--- DATASET EXCERPTS Enclosed Below ---

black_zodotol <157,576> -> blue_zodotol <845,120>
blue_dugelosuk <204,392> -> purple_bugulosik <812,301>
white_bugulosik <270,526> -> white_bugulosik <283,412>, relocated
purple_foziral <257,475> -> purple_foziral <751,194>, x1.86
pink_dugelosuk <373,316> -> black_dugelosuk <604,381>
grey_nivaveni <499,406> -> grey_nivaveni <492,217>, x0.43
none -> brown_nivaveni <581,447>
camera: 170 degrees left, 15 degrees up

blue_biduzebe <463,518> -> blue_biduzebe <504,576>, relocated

--- End of Enclosed DATASET EXCERPTS ---
--- DATASET EXCERPTS Enclosed Below ---

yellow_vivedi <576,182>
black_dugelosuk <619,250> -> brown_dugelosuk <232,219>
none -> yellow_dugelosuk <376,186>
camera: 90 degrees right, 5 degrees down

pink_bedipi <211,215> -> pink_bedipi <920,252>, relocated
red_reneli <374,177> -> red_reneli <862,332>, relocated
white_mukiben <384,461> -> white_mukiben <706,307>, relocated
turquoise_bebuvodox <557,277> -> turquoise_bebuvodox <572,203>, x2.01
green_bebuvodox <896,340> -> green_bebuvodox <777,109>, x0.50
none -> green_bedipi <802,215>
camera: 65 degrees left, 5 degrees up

--- End of Enclosed DATASET EXCERPTS ---

* **PROBLEM TO WORK ON**
From the records above, transcribe exactly the run of lines that opens with the line holding "black_zodotol <157,576> ->" and closes with the line holding "blue_biduzebe <463,518> ->", both included.

* **COMPLETED EXERCISE**
black_zodotol <157,576> -> blue_zodotol <845,120>
blue_dugelosuk <204,392> -> purple_bugulosik <812,301>
white_bugulosik <270,526> -> white_bugulosik <283,412>, relocated
purple_foziral <257,475> -> purple_foziral <751,194>, x1.86
pink_dugelosuk <373,316> -> black_dugelosuk <604,381>
grey_nivaveni <499,406> -> grey_nivaveni <492,217>, x0.43
none -> brown_nivaveni <581,447>
camera: 170 degrees left, 15 degrees up

blue_biduzebe <463,518> -> blue_biduzebe <504,576>, relocated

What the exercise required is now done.